Record extracts =
····················

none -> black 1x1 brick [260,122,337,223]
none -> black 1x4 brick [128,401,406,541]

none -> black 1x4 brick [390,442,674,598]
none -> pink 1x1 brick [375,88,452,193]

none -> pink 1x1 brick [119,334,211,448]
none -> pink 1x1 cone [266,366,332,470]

····················

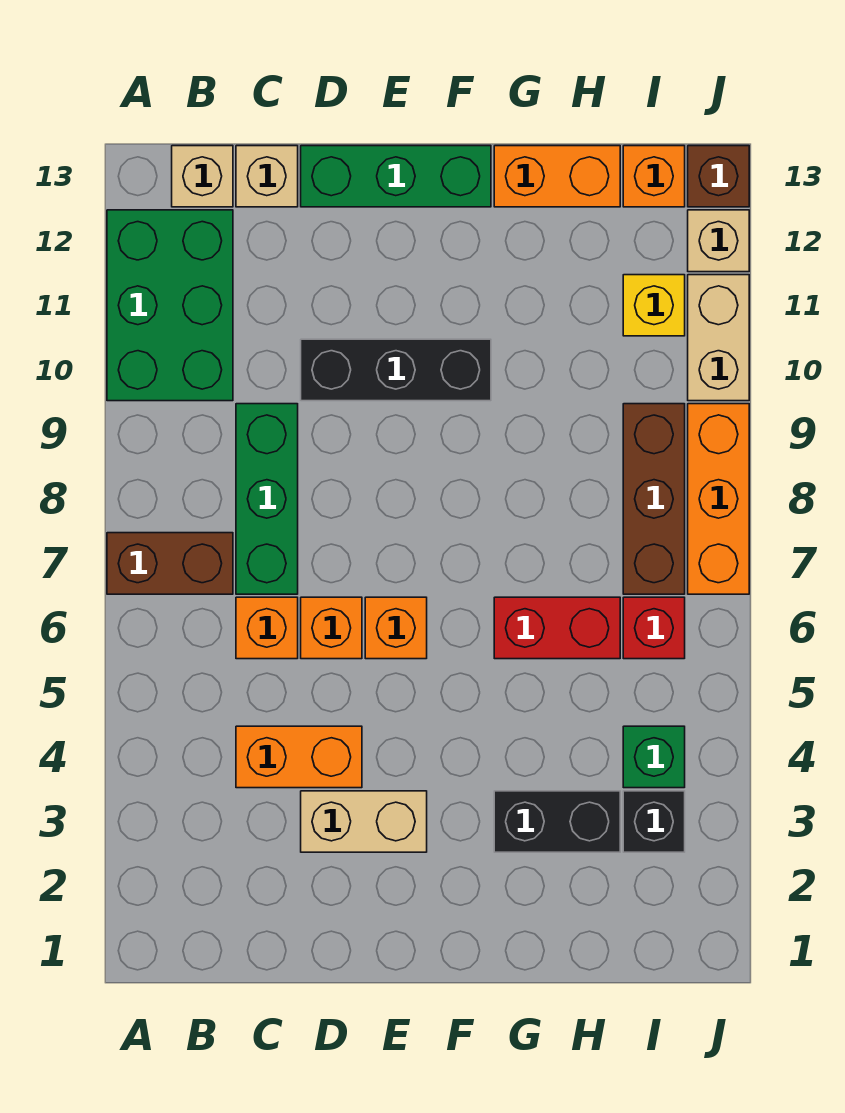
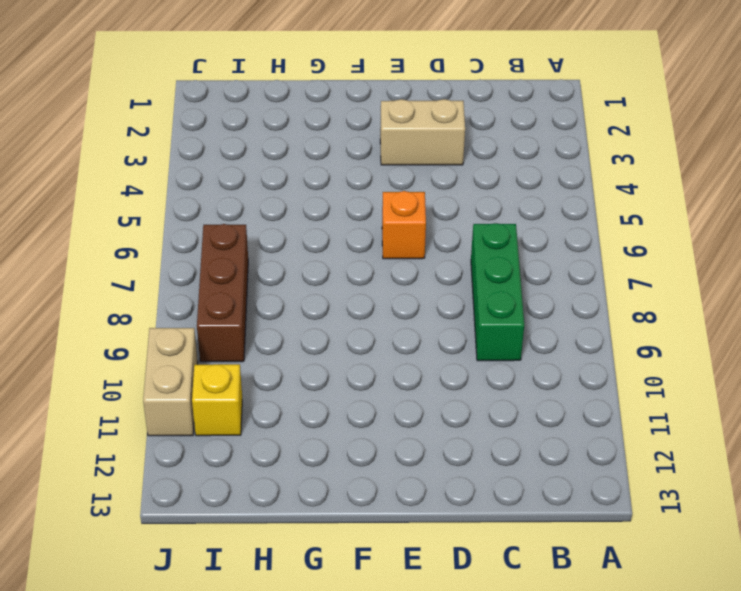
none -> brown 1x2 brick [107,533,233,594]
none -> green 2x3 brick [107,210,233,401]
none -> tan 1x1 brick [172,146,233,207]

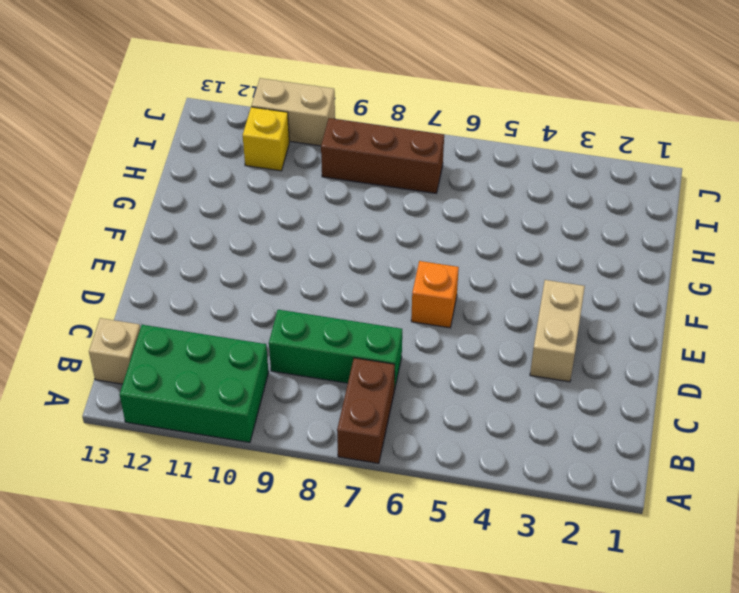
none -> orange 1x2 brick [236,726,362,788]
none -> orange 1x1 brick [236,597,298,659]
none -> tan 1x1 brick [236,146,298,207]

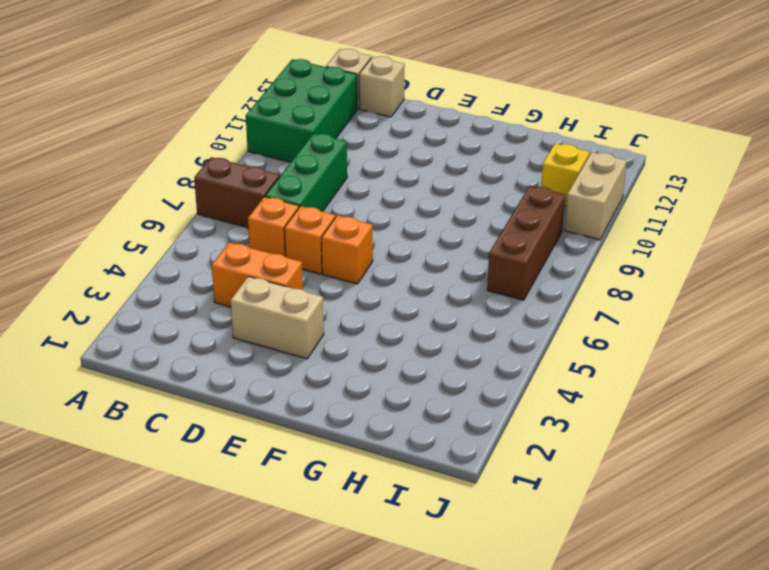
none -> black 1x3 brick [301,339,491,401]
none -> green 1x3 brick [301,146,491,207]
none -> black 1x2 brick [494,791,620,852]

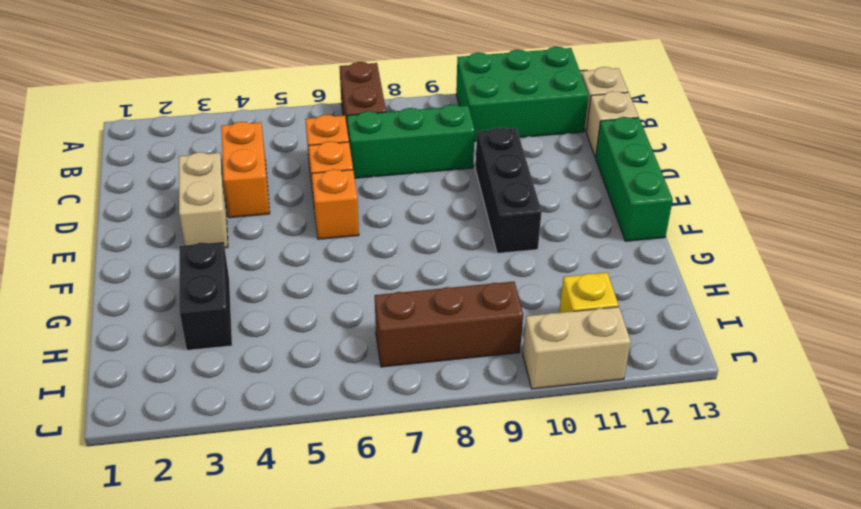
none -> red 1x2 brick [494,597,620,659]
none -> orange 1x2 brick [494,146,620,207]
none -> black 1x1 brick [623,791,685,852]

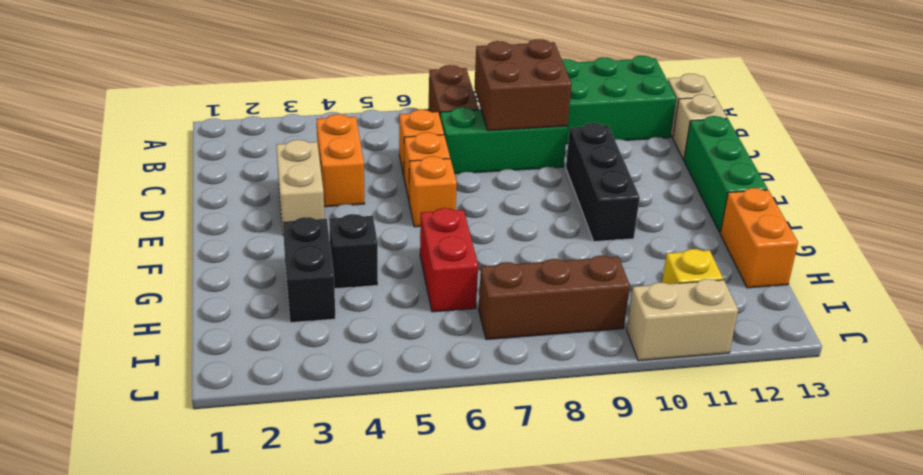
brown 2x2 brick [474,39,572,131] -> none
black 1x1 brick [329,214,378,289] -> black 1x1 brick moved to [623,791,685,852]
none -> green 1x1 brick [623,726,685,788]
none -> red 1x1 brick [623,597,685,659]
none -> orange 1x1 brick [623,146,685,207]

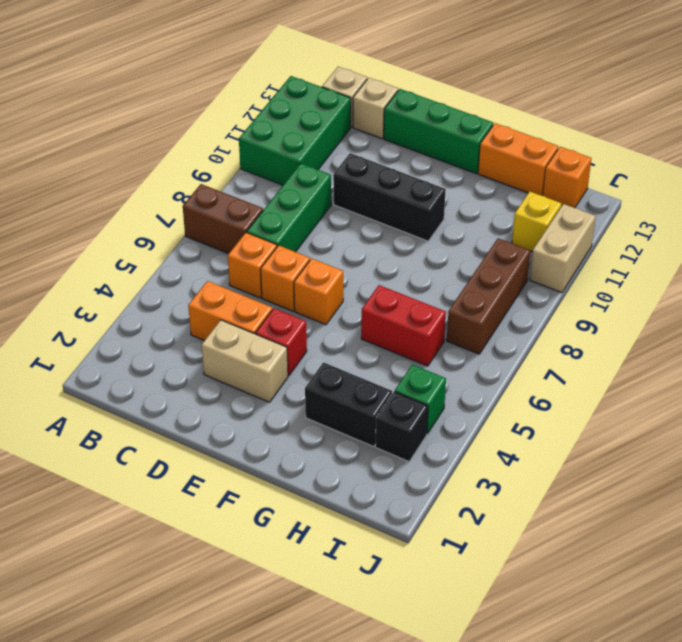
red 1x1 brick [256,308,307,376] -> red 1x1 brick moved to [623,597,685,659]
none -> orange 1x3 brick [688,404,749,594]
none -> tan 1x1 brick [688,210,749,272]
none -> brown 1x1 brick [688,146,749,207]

····················

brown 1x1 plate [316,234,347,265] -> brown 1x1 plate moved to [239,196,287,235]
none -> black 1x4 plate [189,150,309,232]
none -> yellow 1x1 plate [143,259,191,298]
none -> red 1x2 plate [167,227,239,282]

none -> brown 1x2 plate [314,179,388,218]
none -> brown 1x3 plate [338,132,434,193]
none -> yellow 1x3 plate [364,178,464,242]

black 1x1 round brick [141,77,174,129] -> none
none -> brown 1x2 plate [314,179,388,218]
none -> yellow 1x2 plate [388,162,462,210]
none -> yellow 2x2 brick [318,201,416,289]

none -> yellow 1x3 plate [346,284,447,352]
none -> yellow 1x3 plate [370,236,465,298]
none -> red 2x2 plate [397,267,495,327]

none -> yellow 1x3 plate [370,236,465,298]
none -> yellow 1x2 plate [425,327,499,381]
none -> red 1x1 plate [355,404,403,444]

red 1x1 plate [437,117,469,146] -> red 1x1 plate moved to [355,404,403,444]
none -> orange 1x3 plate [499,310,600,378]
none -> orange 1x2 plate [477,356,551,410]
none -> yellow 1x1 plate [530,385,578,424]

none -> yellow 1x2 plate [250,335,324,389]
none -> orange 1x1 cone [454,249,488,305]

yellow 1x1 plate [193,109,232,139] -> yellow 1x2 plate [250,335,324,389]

····················

What is being asked = Each line in the data that holds the string "pink" must be returned.

Solution to the exercise =
none -> pink 1x1 brick [375,88,452,193]
none -> pink 1x1 brick [119,334,211,448]
none -> pink 1x1 cone [266,366,332,470]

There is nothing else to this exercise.